§ Work item:
Pictures aside, write every record out again word for word.

***

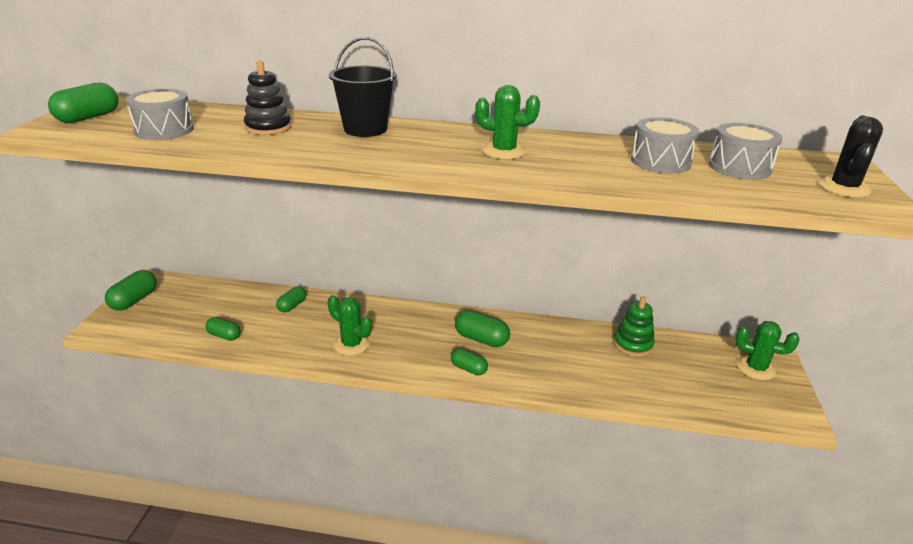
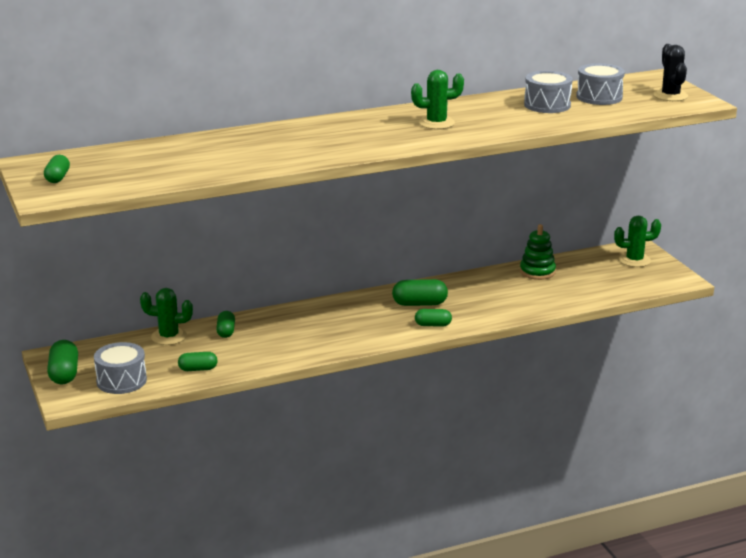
camera: 30 degrees left, 5 degrees down
(88, 117) = (57, 178): green capsule -> green capsule, size x0.65
(164, 130) = (151, 171): grey drum -> grey drum (121, 381)
(268, 127) = (230, 148): black stacking toy -> none
(351, 344) = (319, 340): green cactus -> green cactus (169, 337)
(365, 129) = (308, 131): black bucket -> none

***

§ Output:
camera: 30 degrees left, 5 degrees down
(88, 117) = (57, 178): green capsule -> green capsule, size x0.65
(164, 130) = (151, 171): grey drum -> grey drum (121, 381)
(268, 127) = (230, 148): black stacking toy -> none
(351, 344) = (319, 340): green cactus -> green cactus (169, 337)
(365, 129) = (308, 131): black bucket -> none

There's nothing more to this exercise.